• _Work to be completed_
Your task is to copy each line of the material below that includes "cyan".

• _Recorded information_
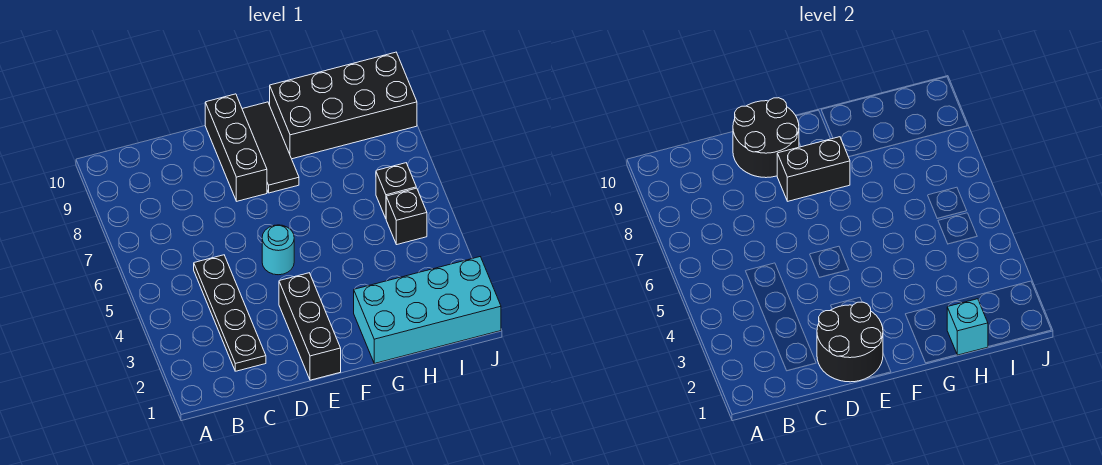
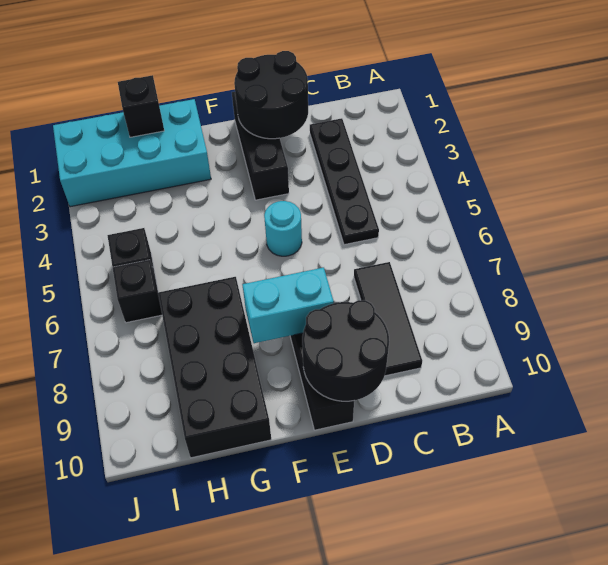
black brick E8:F8 level 2 -> cyan brick E8:F8 level 2
black tile F8:F10 level 1 -> black tile C7:C9 level 1
black brick G9:J10 level 1 -> black brick G7:H10 level 1
cyan brick H1 level 2 -> black brick H1 level 2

• _Exercise output_
black brick E8:F8 level 2 -> cyan brick E8:F8 level 2
cyan brick H1 level 2 -> black brick H1 level 2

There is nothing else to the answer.